Your response should be an exact transcription of the data, images excluded.

[[ Dataset entries, beginning ]]

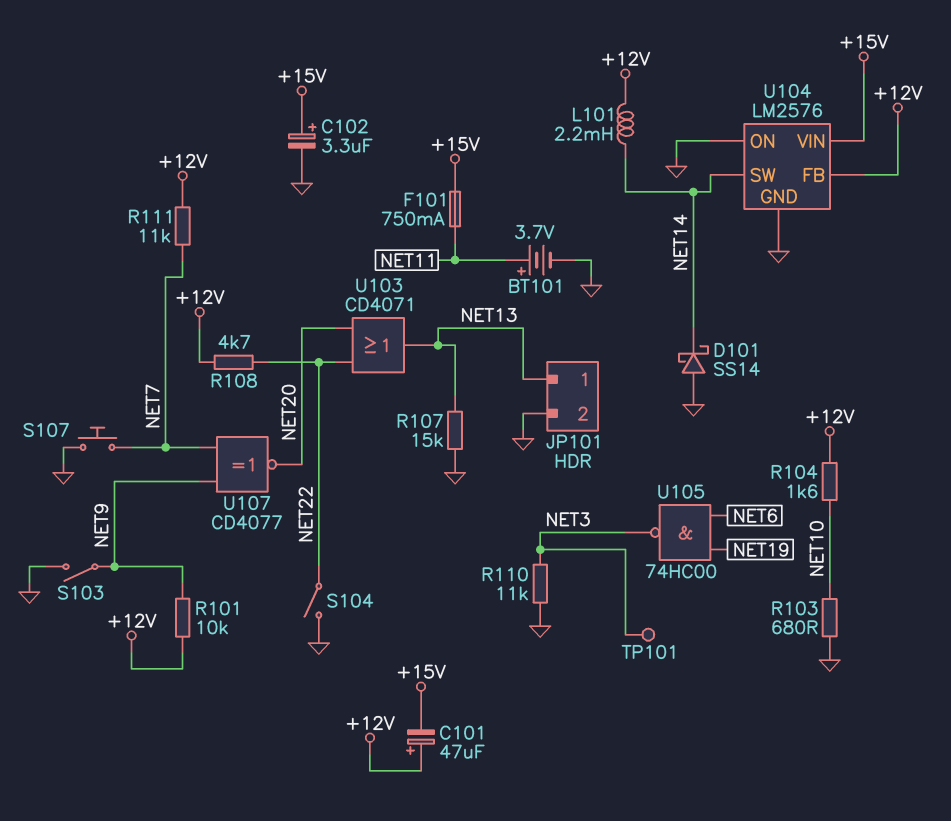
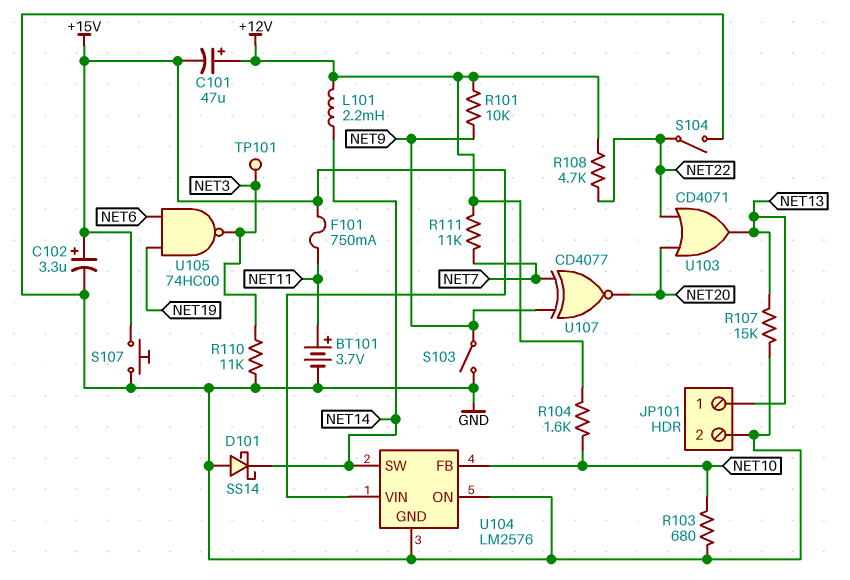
S107: button (GND, NET7) -> button (+15V, GND)
U104 pin FB: +12V -> NET10

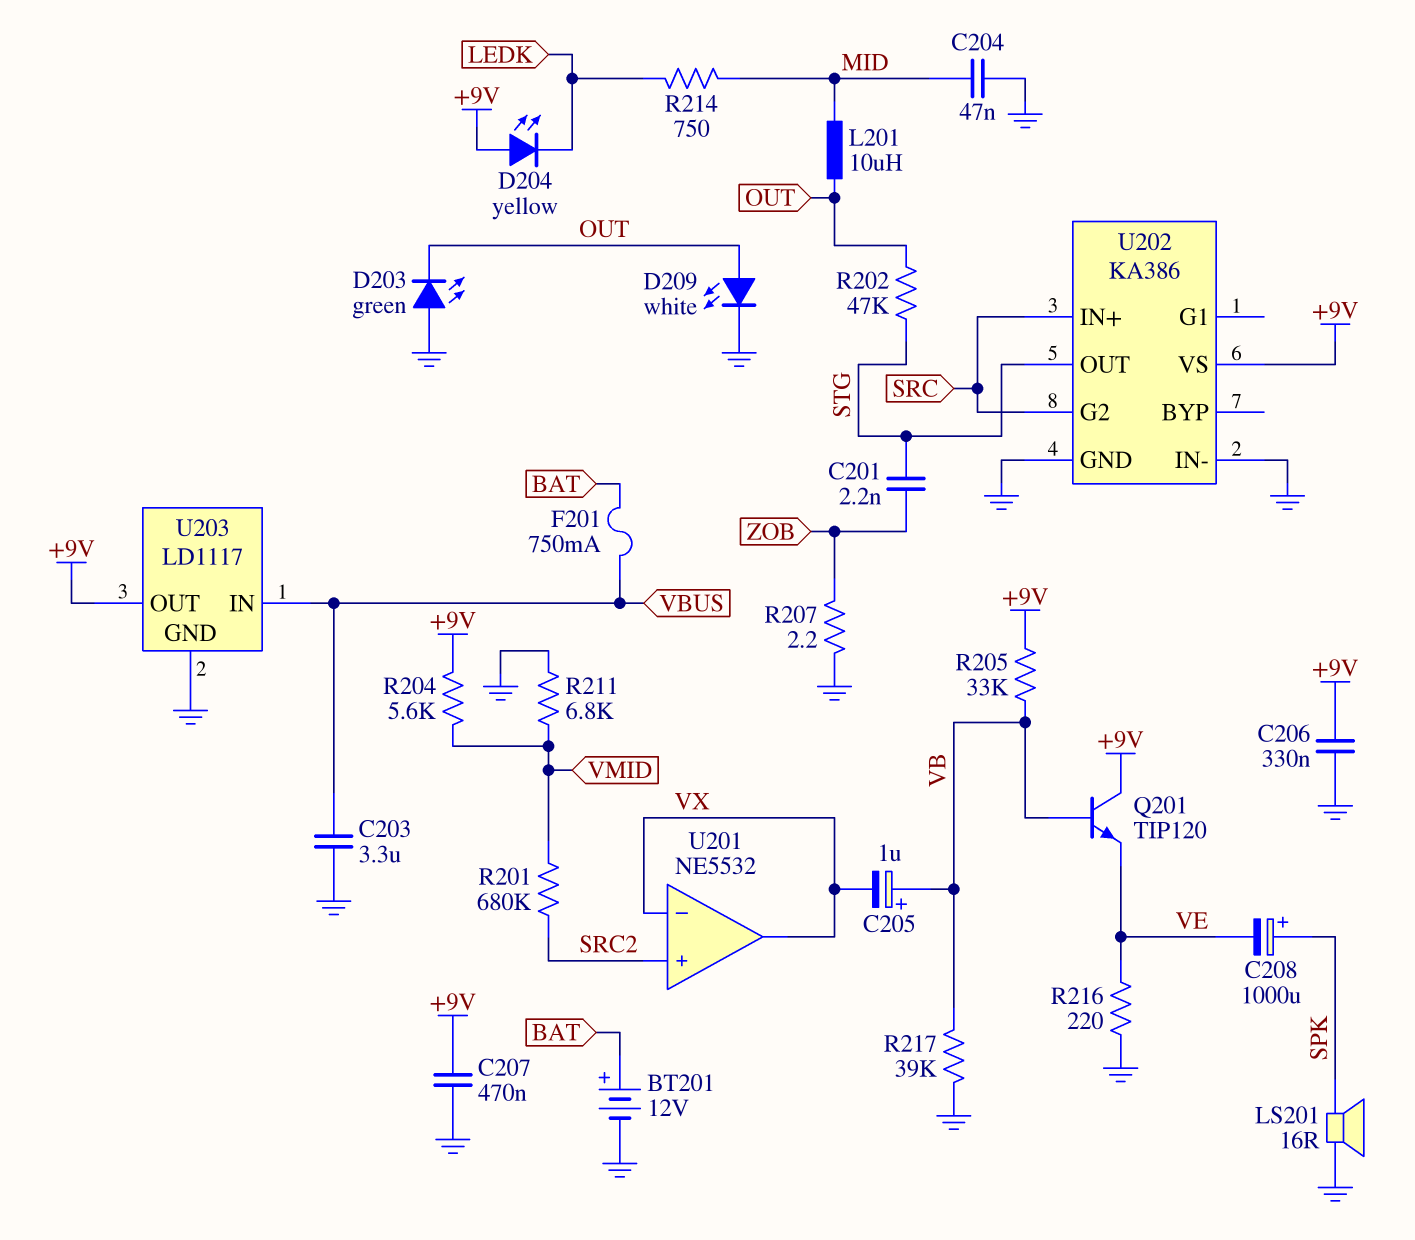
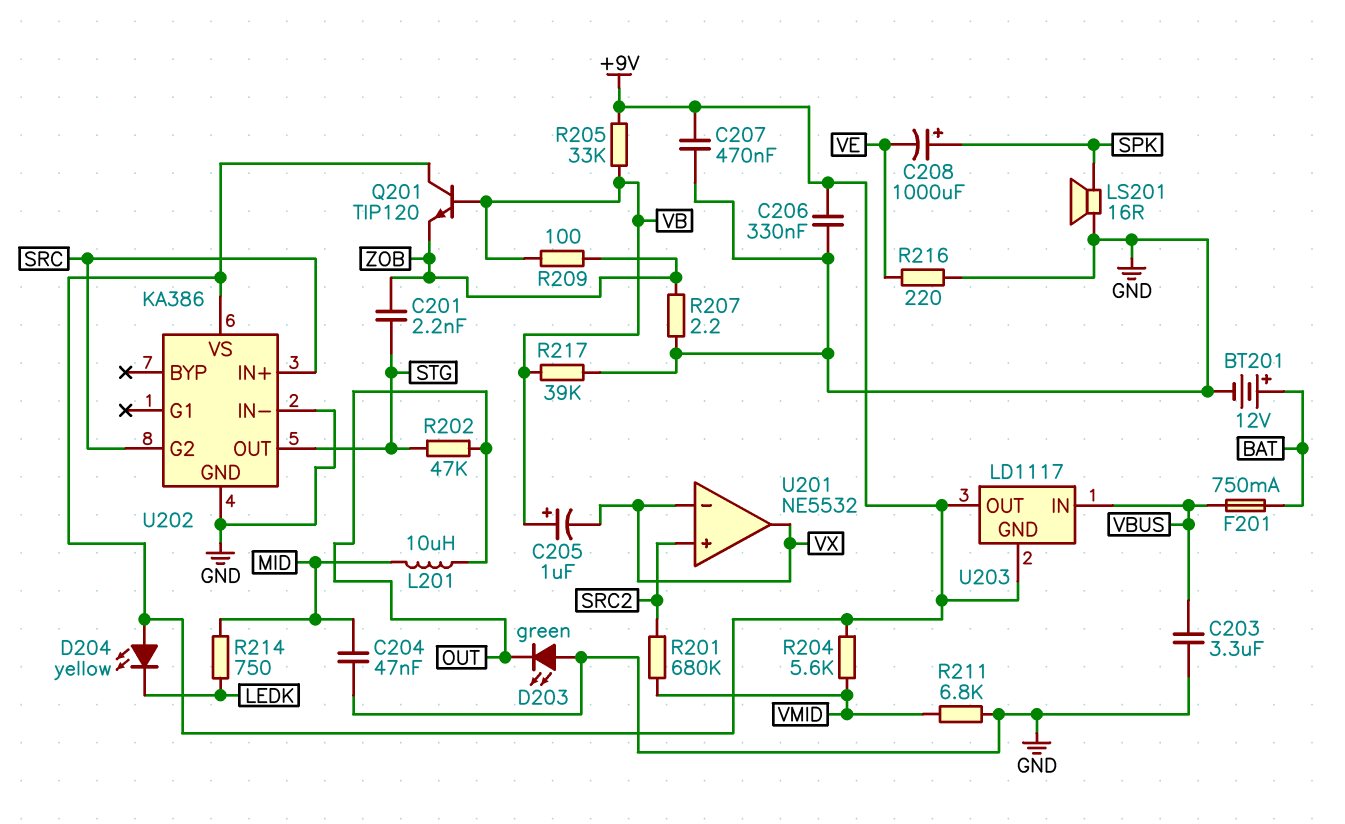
D209: LED white (A OUT, K GND) -> none
Q201: NPN TIP120 (B VB, C +9V, E VE) -> NPN TIP120 (B VB, C +9V, E ZOB)
R209: none -> 100 (VB, ZOB)
U203 pin GND: GND -> +9V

[[ Dataset entries, end ]]

*Finished exercise*:
S107: button (GND, NET7) -> button (+15V, GND)
U104 pin FB: +12V -> NET10

D209: LED white (A OUT, K GND) -> none
Q201: NPN TIP120 (B VB, C +9V, E VE) -> NPN TIP120 (B VB, C +9V, E ZOB)
R209: none -> 100 (VB, ZOB)
U203 pin GND: GND -> +9V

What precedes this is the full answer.